Records for processing:
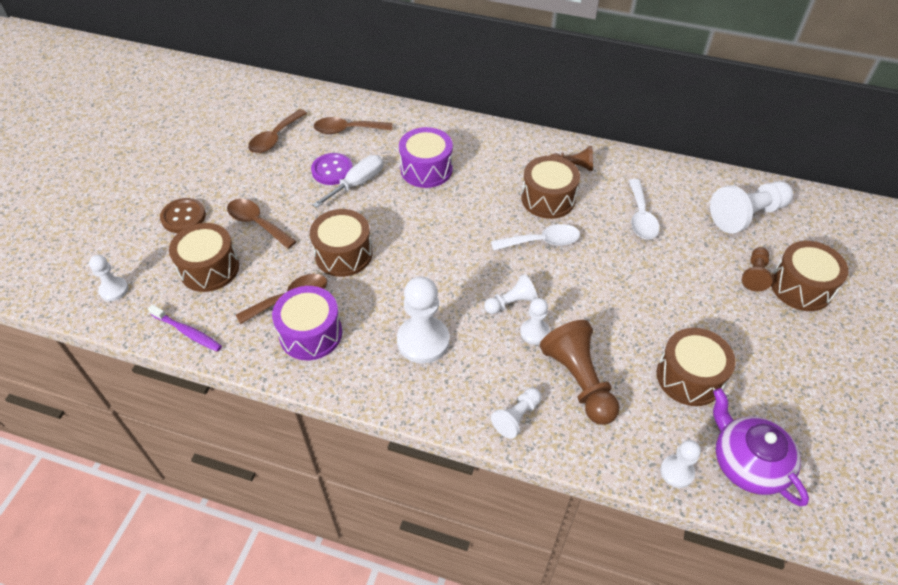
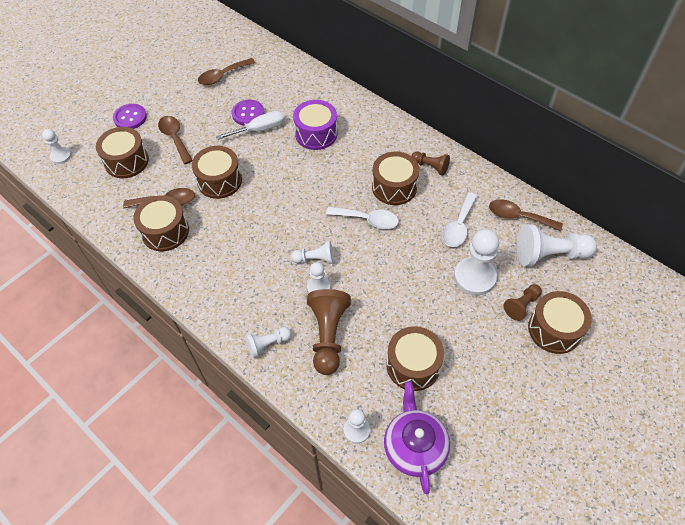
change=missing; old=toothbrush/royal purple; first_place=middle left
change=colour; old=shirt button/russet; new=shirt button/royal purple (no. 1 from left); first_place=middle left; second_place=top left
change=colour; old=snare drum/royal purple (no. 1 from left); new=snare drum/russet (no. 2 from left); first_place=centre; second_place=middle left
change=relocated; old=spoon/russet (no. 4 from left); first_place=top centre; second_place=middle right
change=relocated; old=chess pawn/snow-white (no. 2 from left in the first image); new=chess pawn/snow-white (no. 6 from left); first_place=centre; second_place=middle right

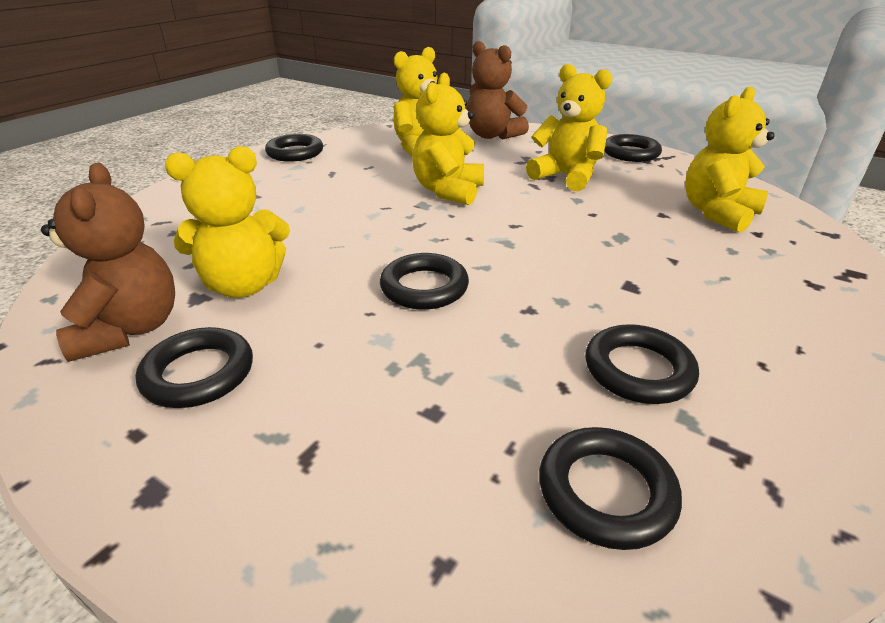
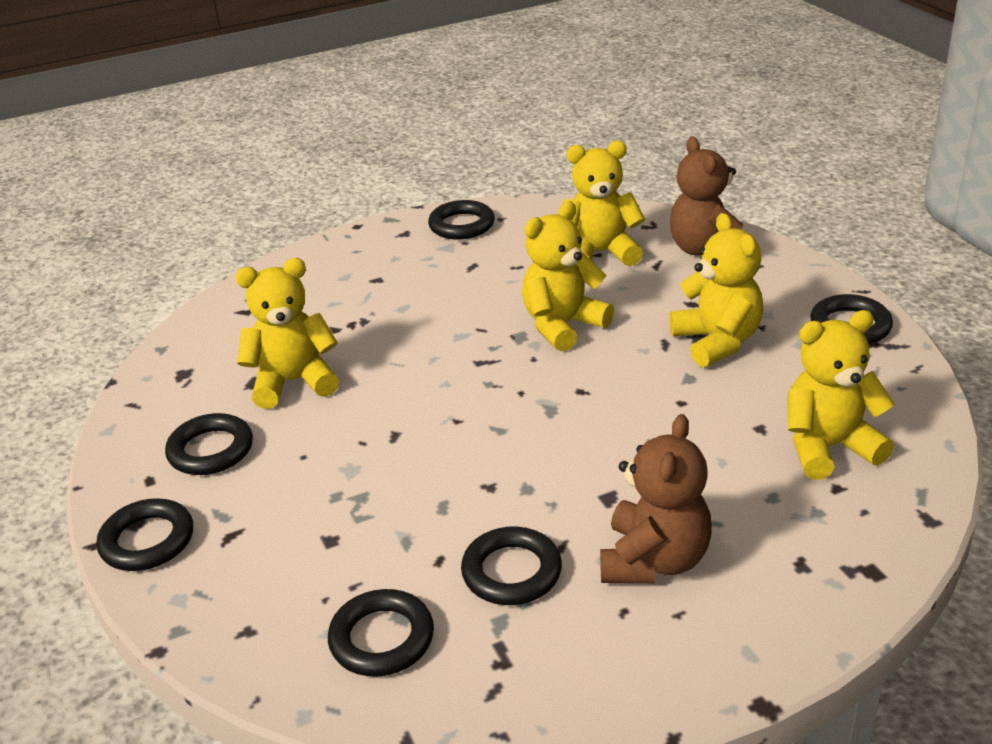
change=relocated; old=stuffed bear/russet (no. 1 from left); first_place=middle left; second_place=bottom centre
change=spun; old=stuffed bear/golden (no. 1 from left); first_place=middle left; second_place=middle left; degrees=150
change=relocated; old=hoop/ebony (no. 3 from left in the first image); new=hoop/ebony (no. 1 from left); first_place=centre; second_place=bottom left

What needs to be done:
Please retype every record shown above, exactly as written, but without pictures.

Exercise result:
change=missing; old=toothbrush/royal purple; first_place=middle left
change=colour; old=shirt button/russet; new=shirt button/royal purple (no. 1 from left); first_place=middle left; second_place=top left
change=colour; old=snare drum/royal purple (no. 1 from left); new=snare drum/russet (no. 2 from left); first_place=centre; second_place=middle left
change=relocated; old=spoon/russet (no. 4 from left); first_place=top centre; second_place=middle right
change=relocated; old=chess pawn/snow-white (no. 2 from left in the first image); new=chess pawn/snow-white (no. 6 from left); first_place=centre; second_place=middle right

change=relocated; old=stuffed bear/russet (no. 1 from left); first_place=middle left; second_place=bottom centre
change=spun; old=stuffed bear/golden (no. 1 from left); first_place=middle left; second_place=middle left; degrees=150
change=relocated; old=hoop/ebony (no. 3 from left in the first image); new=hoop/ebony (no. 1 from left); first_place=centre; second_place=bottom left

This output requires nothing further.